Stepwise shape edit descriptions
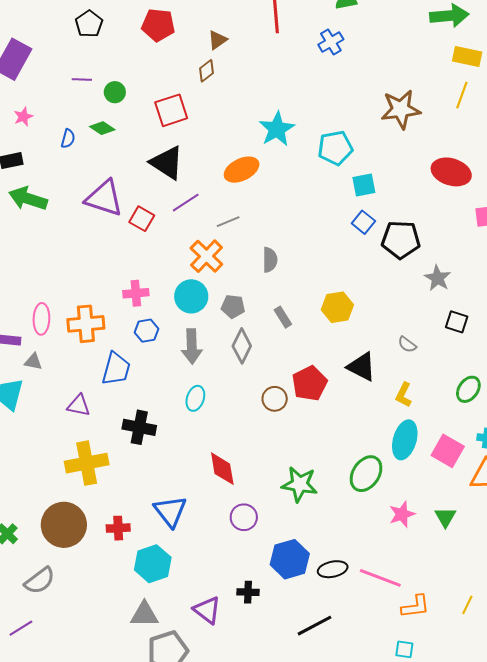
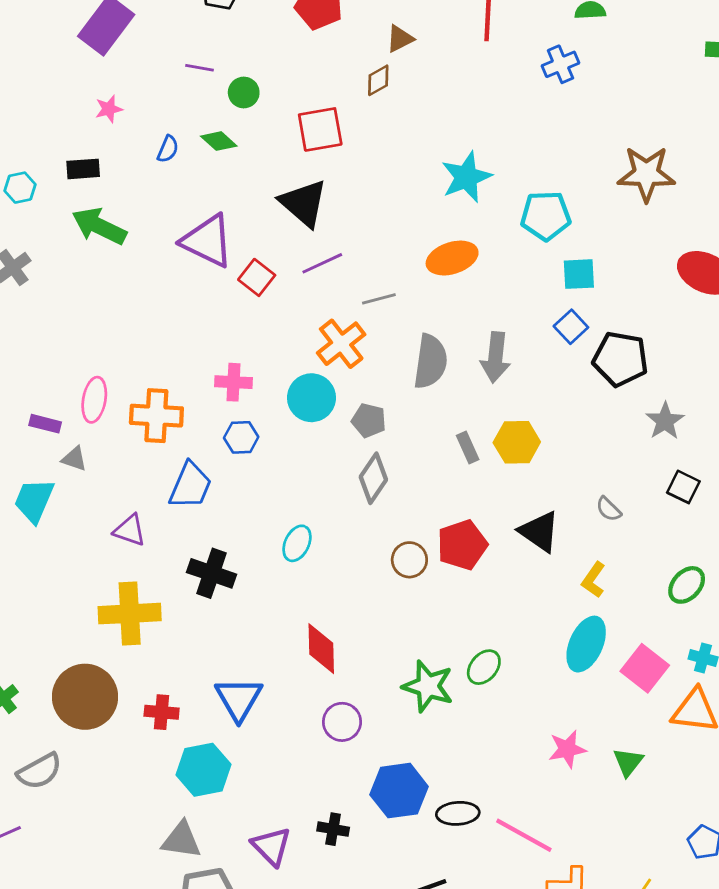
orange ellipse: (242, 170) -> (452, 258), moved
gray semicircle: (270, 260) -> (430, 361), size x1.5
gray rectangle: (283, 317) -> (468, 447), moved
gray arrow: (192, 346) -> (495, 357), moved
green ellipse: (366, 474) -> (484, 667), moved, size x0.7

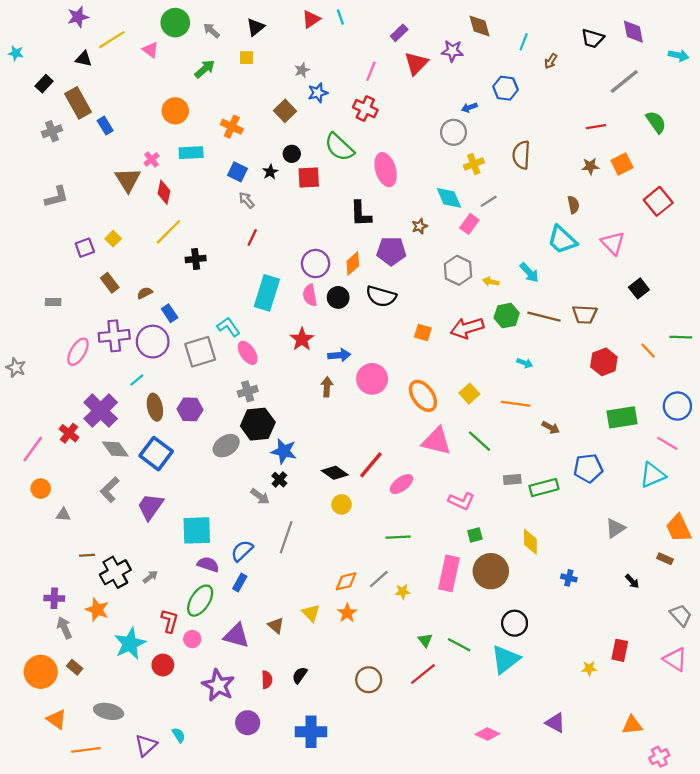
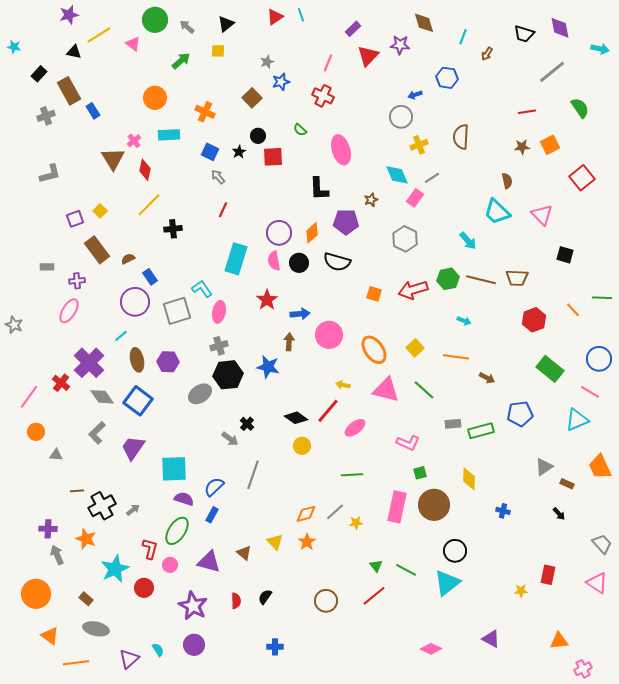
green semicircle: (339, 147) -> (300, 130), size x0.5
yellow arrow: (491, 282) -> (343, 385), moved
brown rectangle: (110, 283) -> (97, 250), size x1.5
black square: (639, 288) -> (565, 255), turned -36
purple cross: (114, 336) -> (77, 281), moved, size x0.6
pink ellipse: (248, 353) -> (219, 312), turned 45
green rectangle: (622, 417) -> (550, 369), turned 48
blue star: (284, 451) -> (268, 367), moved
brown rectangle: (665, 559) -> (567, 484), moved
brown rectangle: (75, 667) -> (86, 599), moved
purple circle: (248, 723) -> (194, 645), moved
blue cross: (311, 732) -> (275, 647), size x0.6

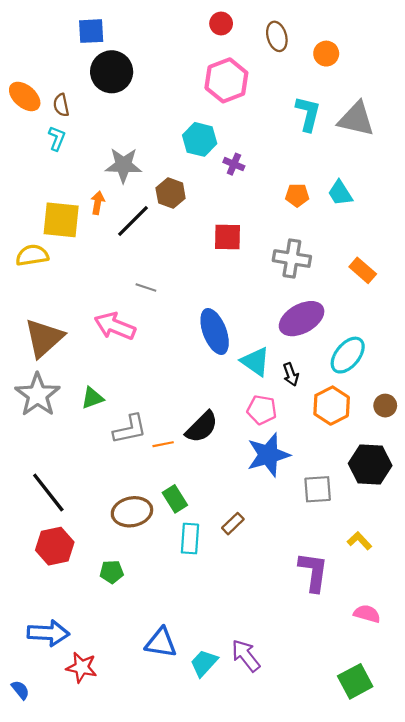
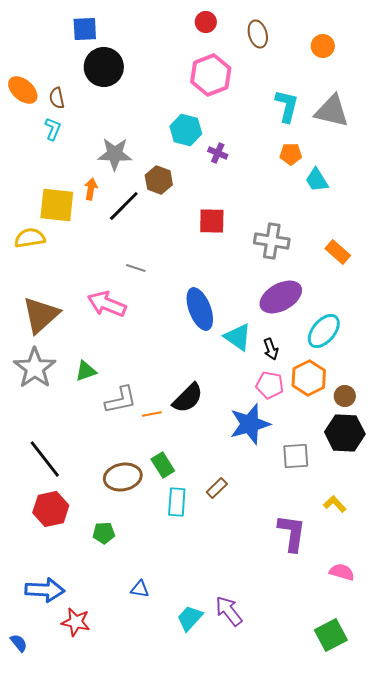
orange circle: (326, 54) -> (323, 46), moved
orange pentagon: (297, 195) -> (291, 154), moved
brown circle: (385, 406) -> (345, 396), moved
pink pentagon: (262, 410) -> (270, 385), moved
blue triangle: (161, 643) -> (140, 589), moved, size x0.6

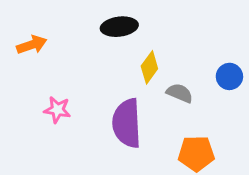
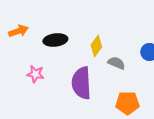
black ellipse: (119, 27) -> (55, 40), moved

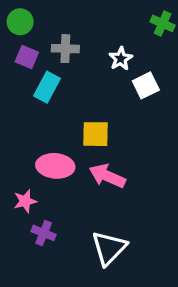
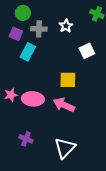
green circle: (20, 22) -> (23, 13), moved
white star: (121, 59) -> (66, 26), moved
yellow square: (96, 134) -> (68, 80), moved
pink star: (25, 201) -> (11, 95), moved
* * *
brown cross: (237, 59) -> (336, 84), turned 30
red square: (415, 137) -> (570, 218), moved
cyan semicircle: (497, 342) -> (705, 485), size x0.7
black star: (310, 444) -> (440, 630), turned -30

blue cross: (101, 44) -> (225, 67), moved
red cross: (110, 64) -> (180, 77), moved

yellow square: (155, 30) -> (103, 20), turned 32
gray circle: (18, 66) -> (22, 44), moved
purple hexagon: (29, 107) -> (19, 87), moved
---
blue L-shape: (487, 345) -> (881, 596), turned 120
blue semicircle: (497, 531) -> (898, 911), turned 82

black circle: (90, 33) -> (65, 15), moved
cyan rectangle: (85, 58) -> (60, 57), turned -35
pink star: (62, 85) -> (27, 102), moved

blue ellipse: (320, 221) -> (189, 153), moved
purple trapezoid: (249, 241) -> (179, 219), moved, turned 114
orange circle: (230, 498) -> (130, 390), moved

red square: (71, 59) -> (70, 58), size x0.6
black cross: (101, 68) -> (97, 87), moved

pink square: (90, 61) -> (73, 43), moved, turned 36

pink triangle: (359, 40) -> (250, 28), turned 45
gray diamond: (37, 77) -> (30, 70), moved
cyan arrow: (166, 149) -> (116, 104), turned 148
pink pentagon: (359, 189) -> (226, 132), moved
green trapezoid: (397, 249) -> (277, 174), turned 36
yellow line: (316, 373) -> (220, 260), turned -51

ASSIGNED TASK
Could you return exactly the lines above from the line with "purple cross: (114, 336)" to the line with "brown rectangle: (665, 559)", both included, and nothing else?

ANSWER SPACE
purple cross: (114, 336) -> (77, 281), moved, size x0.6
pink ellipse: (248, 353) -> (219, 312), turned 45
green rectangle: (622, 417) -> (550, 369), turned 48
blue star: (284, 451) -> (268, 367), moved
brown rectangle: (665, 559) -> (567, 484), moved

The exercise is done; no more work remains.